Task prompt:
After reading the lines below, count those that contain "degrees" and give the count alone.

──────────

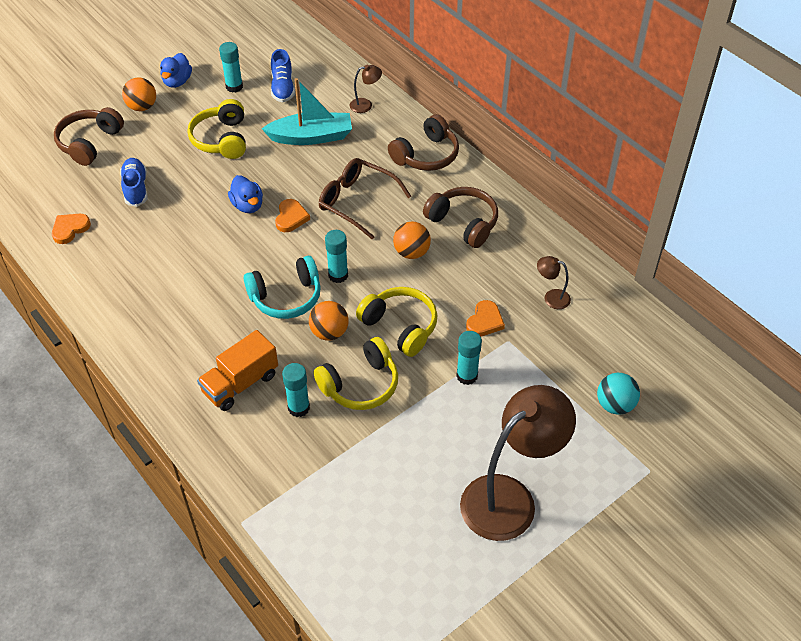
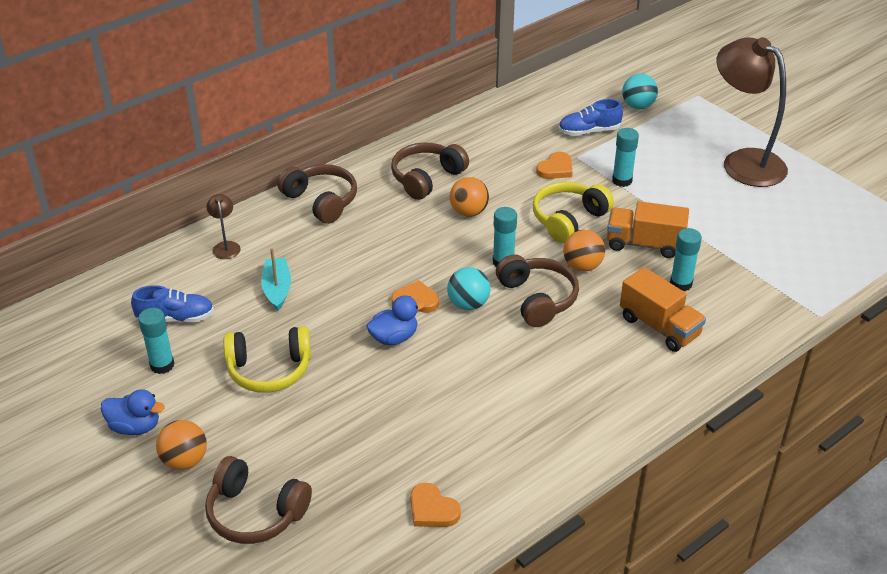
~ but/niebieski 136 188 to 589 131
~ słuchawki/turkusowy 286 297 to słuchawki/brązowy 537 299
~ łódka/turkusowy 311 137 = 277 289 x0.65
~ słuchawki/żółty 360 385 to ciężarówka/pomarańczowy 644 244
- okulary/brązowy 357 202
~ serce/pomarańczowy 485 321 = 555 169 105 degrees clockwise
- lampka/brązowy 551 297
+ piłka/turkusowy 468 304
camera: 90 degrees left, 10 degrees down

──────────

Task solution:
2